(Dataset items)

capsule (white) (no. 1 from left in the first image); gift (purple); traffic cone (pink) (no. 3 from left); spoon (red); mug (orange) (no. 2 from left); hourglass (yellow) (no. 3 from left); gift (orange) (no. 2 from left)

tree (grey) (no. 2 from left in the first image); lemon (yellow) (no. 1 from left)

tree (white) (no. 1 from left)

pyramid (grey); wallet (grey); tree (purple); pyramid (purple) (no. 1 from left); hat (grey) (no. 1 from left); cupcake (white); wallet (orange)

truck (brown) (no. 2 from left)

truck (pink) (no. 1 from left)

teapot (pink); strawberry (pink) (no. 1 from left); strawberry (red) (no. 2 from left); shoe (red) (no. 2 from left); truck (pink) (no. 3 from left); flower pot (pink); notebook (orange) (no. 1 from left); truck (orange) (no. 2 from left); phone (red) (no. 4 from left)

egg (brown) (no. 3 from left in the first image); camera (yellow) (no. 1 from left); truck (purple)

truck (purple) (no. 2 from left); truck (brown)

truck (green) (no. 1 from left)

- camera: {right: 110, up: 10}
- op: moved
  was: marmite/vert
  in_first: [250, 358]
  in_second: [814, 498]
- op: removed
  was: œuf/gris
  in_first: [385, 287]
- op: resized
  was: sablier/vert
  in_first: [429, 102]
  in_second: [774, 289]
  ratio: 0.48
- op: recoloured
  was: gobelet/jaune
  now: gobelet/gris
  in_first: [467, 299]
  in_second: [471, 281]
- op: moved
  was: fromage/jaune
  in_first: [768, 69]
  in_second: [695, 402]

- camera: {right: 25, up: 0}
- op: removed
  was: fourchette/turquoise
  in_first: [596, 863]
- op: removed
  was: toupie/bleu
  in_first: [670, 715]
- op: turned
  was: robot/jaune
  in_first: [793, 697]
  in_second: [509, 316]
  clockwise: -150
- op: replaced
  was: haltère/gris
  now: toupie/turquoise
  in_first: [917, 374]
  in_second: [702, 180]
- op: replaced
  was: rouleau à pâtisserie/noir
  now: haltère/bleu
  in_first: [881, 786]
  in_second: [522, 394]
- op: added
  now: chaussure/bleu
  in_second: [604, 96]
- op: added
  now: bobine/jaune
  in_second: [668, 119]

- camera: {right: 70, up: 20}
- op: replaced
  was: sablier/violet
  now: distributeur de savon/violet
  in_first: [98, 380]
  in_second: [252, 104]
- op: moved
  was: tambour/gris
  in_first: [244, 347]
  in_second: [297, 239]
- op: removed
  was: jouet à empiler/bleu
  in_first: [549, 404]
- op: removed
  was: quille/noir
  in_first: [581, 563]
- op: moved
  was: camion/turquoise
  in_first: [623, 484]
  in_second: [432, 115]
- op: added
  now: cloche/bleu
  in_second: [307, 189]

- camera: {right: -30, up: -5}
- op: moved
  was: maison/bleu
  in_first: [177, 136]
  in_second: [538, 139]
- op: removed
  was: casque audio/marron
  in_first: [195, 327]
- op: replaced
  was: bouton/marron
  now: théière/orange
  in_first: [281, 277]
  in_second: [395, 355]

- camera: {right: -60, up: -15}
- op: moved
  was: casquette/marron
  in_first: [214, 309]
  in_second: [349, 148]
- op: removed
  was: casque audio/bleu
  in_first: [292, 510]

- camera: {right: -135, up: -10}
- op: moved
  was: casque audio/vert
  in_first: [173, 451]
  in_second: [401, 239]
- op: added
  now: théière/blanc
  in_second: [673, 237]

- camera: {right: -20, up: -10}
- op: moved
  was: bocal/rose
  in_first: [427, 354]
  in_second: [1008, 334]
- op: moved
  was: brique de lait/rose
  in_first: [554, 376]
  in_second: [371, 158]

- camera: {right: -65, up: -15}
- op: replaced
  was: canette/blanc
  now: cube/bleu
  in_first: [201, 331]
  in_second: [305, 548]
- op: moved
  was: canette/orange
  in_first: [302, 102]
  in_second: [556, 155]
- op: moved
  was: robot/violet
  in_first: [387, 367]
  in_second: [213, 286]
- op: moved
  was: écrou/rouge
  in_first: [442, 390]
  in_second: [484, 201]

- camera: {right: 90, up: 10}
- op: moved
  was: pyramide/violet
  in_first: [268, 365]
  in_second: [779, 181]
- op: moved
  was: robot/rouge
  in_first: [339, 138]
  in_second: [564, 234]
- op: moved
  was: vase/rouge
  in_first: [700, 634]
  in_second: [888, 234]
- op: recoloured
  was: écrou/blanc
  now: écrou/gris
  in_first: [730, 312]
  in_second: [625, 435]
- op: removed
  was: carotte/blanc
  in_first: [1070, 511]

Your goal:
All of the data above should be written out again word for word.

Task answer:
capsule (white) (no. 1 from left in the first image); gift (purple); traffic cone (pink) (no. 3 from left); spoon (red); mug (orange) (no. 2 from left); hourglass (yellow) (no. 3 from left); gift (orange) (no. 2 from left)

tree (grey) (no. 2 from left in the first image); lemon (yellow) (no. 1 from left)

tree (white) (no. 1 from left)

pyramid (grey); wallet (grey); tree (purple); pyramid (purple) (no. 1 from left); hat (grey) (no. 1 from left); cupcake (white); wallet (orange)

truck (brown) (no. 2 from left)

truck (pink) (no. 1 from left)

teapot (pink); strawberry (pink) (no. 1 from left); strawberry (red) (no. 2 from left); shoe (red) (no. 2 from left); truck (pink) (no. 3 from left); flower pot (pink); notebook (orange) (no. 1 from left); truck (orange) (no. 2 from left); phone (red) (no. 4 from left)

egg (brown) (no. 3 from left in the first image); camera (yellow) (no. 1 from left); truck (purple)

truck (purple) (no. 2 from left); truck (brown)

truck (green) (no. 1 from left)

- camera: {right: 110, up: 10}
- op: moved
  was: marmite/vert
  in_first: [250, 358]
  in_second: [814, 498]
- op: removed
  was: œuf/gris
  in_first: [385, 287]
- op: resized
  was: sablier/vert
  in_first: [429, 102]
  in_second: [774, 289]
  ratio: 0.48
- op: recoloured
  was: gobelet/jaune
  now: gobelet/gris
  in_first: [467, 299]
  in_second: [471, 281]
- op: moved
  was: fromage/jaune
  in_first: [768, 69]
  in_second: [695, 402]

- camera: {right: 25, up: 0}
- op: removed
  was: fourchette/turquoise
  in_first: [596, 863]
- op: removed
  was: toupie/bleu
  in_first: [670, 715]
- op: turned
  was: robot/jaune
  in_first: [793, 697]
  in_second: [509, 316]
  clockwise: -150
- op: replaced
  was: haltère/gris
  now: toupie/turquoise
  in_first: [917, 374]
  in_second: [702, 180]
- op: replaced
  was: rouleau à pâtisserie/noir
  now: haltère/bleu
  in_first: [881, 786]
  in_second: [522, 394]
- op: added
  now: chaussure/bleu
  in_second: [604, 96]
- op: added
  now: bobine/jaune
  in_second: [668, 119]

- camera: {right: 70, up: 20}
- op: replaced
  was: sablier/violet
  now: distributeur de savon/violet
  in_first: [98, 380]
  in_second: [252, 104]
- op: moved
  was: tambour/gris
  in_first: [244, 347]
  in_second: [297, 239]
- op: removed
  was: jouet à empiler/bleu
  in_first: [549, 404]
- op: removed
  was: quille/noir
  in_first: [581, 563]
- op: moved
  was: camion/turquoise
  in_first: [623, 484]
  in_second: [432, 115]
- op: added
  now: cloche/bleu
  in_second: [307, 189]

- camera: {right: -30, up: -5}
- op: moved
  was: maison/bleu
  in_first: [177, 136]
  in_second: [538, 139]
- op: removed
  was: casque audio/marron
  in_first: [195, 327]
- op: replaced
  was: bouton/marron
  now: théière/orange
  in_first: [281, 277]
  in_second: [395, 355]

- camera: {right: -60, up: -15}
- op: moved
  was: casquette/marron
  in_first: [214, 309]
  in_second: [349, 148]
- op: removed
  was: casque audio/bleu
  in_first: [292, 510]

- camera: {right: -135, up: -10}
- op: moved
  was: casque audio/vert
  in_first: [173, 451]
  in_second: [401, 239]
- op: added
  now: théière/blanc
  in_second: [673, 237]

- camera: {right: -20, up: -10}
- op: moved
  was: bocal/rose
  in_first: [427, 354]
  in_second: [1008, 334]
- op: moved
  was: brique de lait/rose
  in_first: [554, 376]
  in_second: [371, 158]

- camera: {right: -65, up: -15}
- op: replaced
  was: canette/blanc
  now: cube/bleu
  in_first: [201, 331]
  in_second: [305, 548]
- op: moved
  was: canette/orange
  in_first: [302, 102]
  in_second: [556, 155]
- op: moved
  was: robot/violet
  in_first: [387, 367]
  in_second: [213, 286]
- op: moved
  was: écrou/rouge
  in_first: [442, 390]
  in_second: [484, 201]

- camera: {right: 90, up: 10}
- op: moved
  was: pyramide/violet
  in_first: [268, 365]
  in_second: [779, 181]
- op: moved
  was: robot/rouge
  in_first: [339, 138]
  in_second: [564, 234]
- op: moved
  was: vase/rouge
  in_first: [700, 634]
  in_second: [888, 234]
- op: recoloured
  was: écrou/blanc
  now: écrou/gris
  in_first: [730, 312]
  in_second: [625, 435]
- op: removed
  was: carotte/blanc
  in_first: [1070, 511]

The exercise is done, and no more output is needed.